Written exercise ▸ Can you convert the lines, starting with the line that contains "router (319, 1107)" and going on through the last line, into a Markdown table with the columns Row and Line, leaving out any blank lines?
....
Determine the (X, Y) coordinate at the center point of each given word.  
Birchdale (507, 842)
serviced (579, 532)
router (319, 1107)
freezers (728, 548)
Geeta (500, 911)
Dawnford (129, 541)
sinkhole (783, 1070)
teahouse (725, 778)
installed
....
Solution to the problem ▸
| Row | Line |
|---|---|
| 1 | router (319, 1107) |
| 2 | freezers (728, 548) |
| 3 | Geeta (500, 911) |
| 4 | Dawnford (129, 541) |
| 5 | sinkhole (783, 1070) |
| 6 | teahouse (725, 778) |
| 7 | installed |